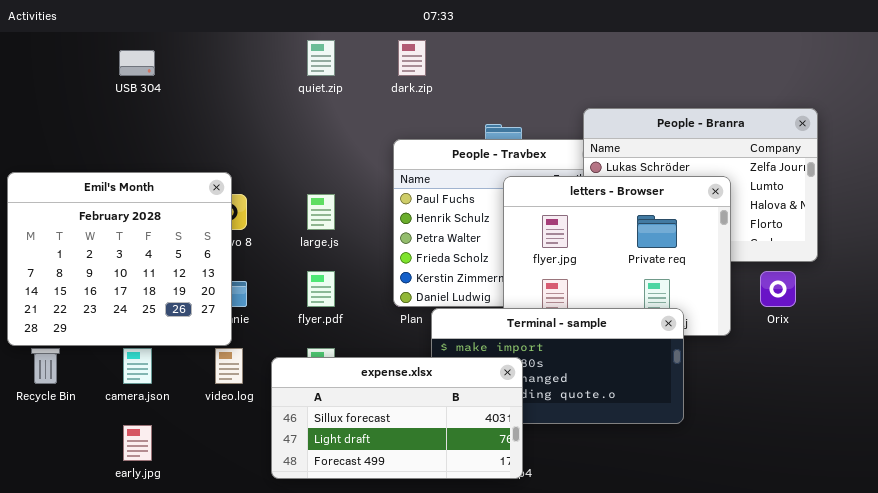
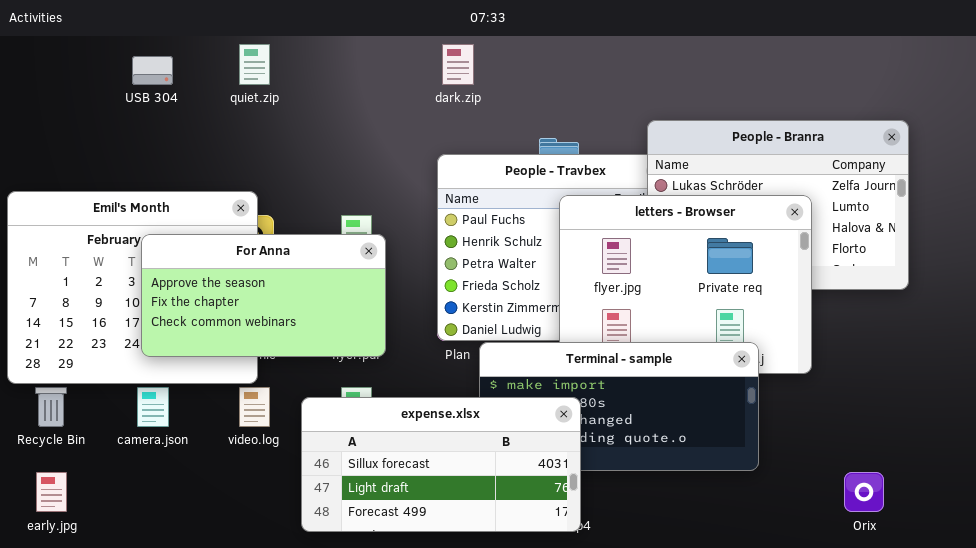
quiet.zip: [307,40,335,76] -> [239,44,270,85], moved
For Anna: none -> [141,234,386,357], opened
Orix: [760,271,796,307] -> [844,472,884,512], moved
early.jpg: [123,425,152,461] -> [36,472,67,512], moved

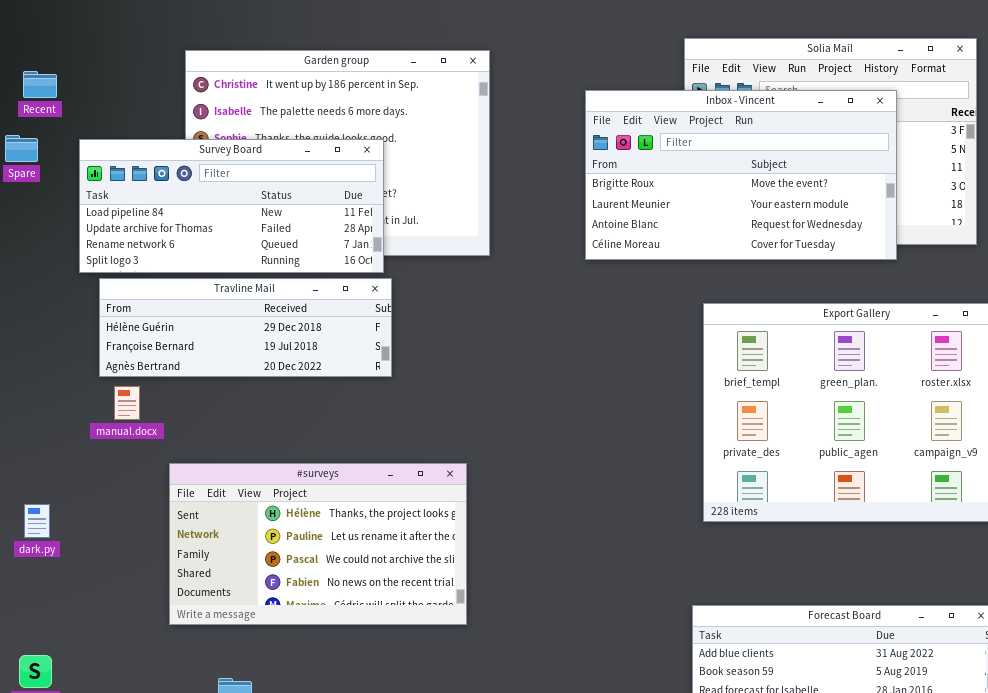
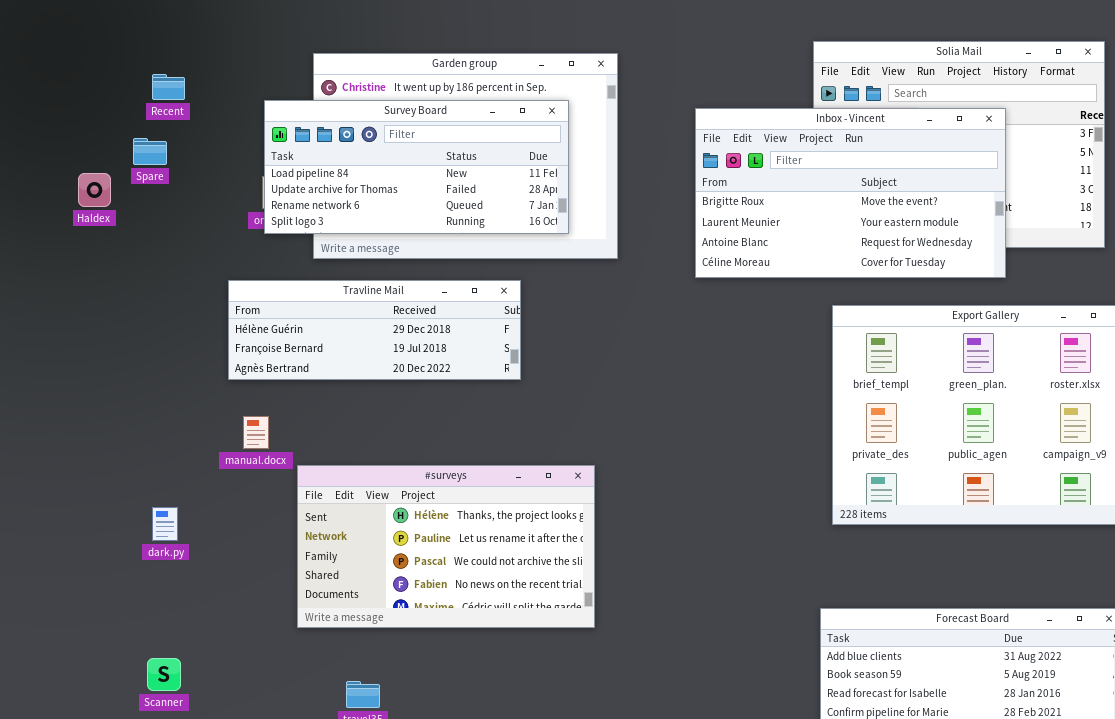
Inbox - Vincent: [585,90,897,260] -> [695,108,1006,278], moved
Survey Board: [79,139,384,273] -> [264,100,569,234], moved
manual.docx: [114,386,140,420] -> [243,416,269,449], moved

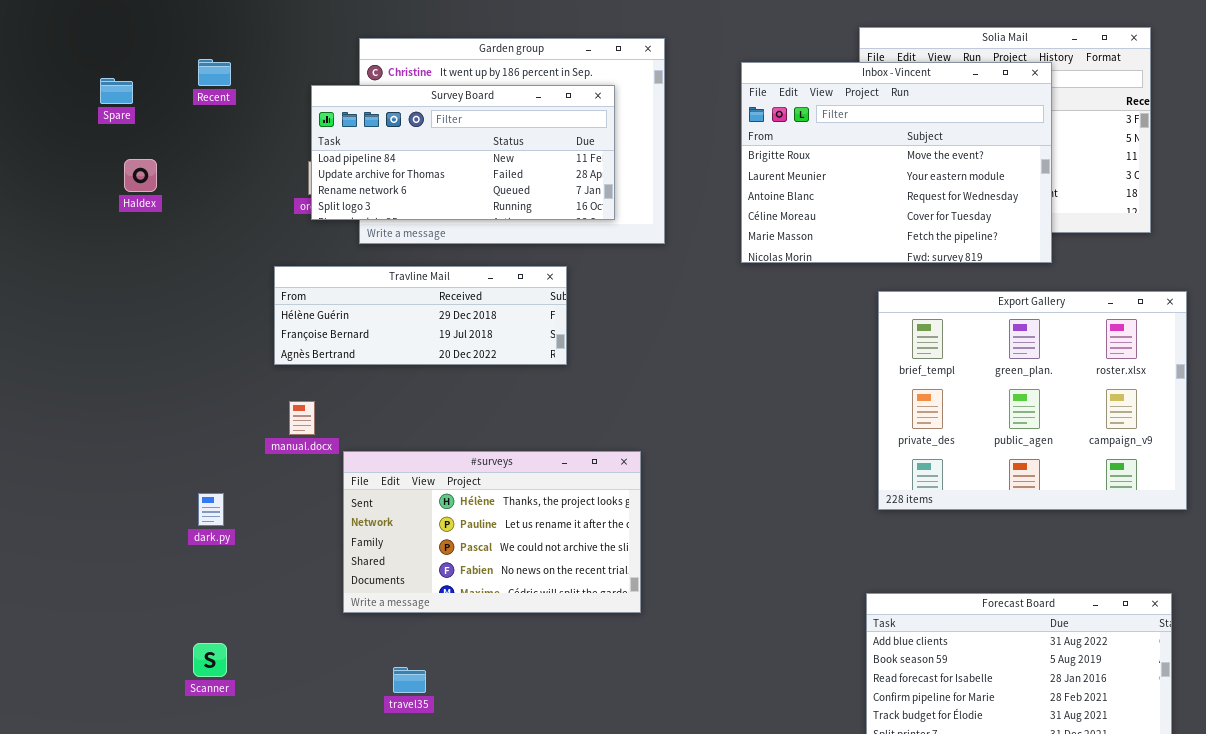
Inbox - Vincent: [695,108,1006,278] -> [741,62,1052,263], resized
Spare: [133,138,167,165] -> [100,78,133,104], moved

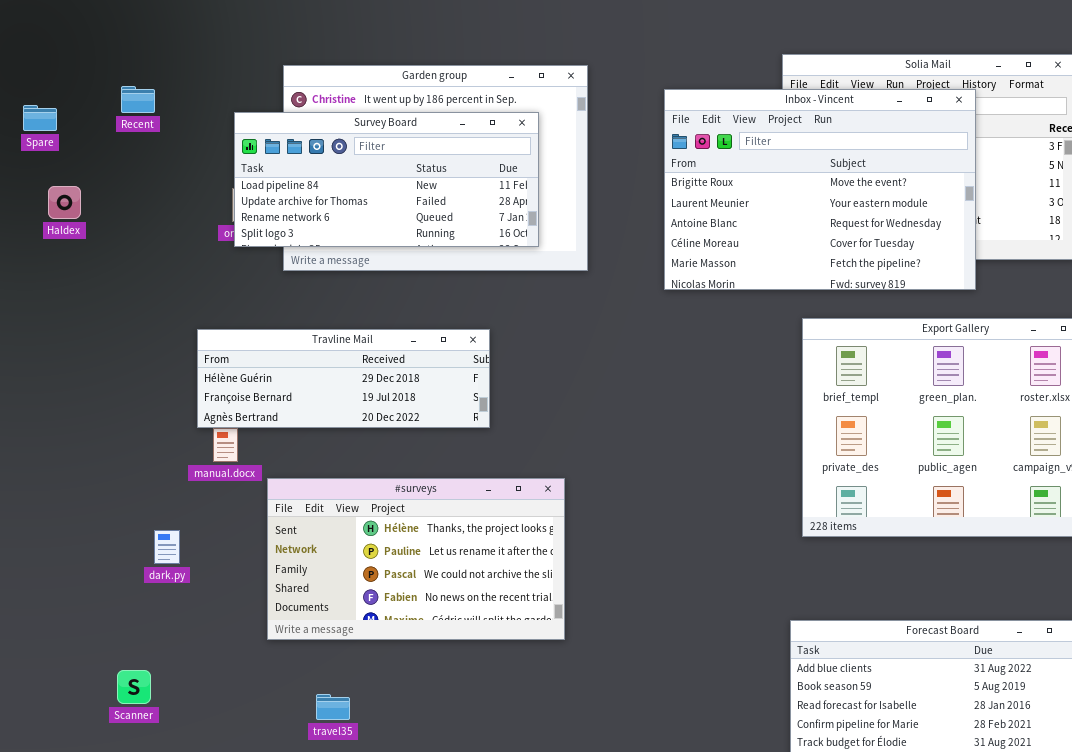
Travline Mail: [274,266,567,365] -> [197,329,490,428], moved
dark.py: [198,493,224,526] -> [154,530,180,564], moved

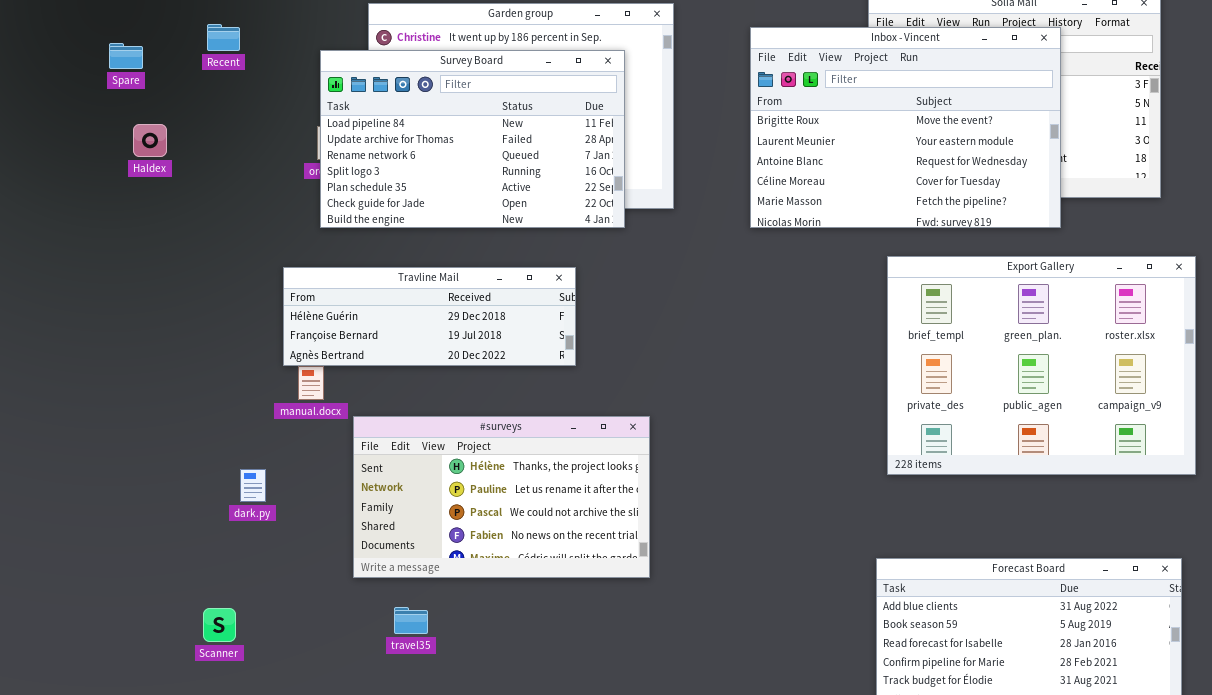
Survey Board: [234,112,539,247] -> [320,50,625,228], resized
travel35: [316,694,350,720] -> [394,607,428,634], moved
───
Exercise description
Verbatim reproduction of every entry is needed, with the images left out.

Written response
quiet.zip: [307,40,335,76] -> [239,44,270,85], moved
For Anna: none -> [141,234,386,357], opened
Orix: [760,271,796,307] -> [844,472,884,512], moved
early.jpg: [123,425,152,461] -> [36,472,67,512], moved

Inbox - Vincent: [585,90,897,260] -> [695,108,1006,278], moved
Survey Board: [79,139,384,273] -> [264,100,569,234], moved
manual.docx: [114,386,140,420] -> [243,416,269,449], moved

Inbox - Vincent: [695,108,1006,278] -> [741,62,1052,263], resized
Spare: [133,138,167,165] -> [100,78,133,104], moved

Travline Mail: [274,266,567,365] -> [197,329,490,428], moved
dark.py: [198,493,224,526] -> [154,530,180,564], moved

Survey Board: [234,112,539,247] -> [320,50,625,228], resized
travel35: [316,694,350,720] -> [394,607,428,634], moved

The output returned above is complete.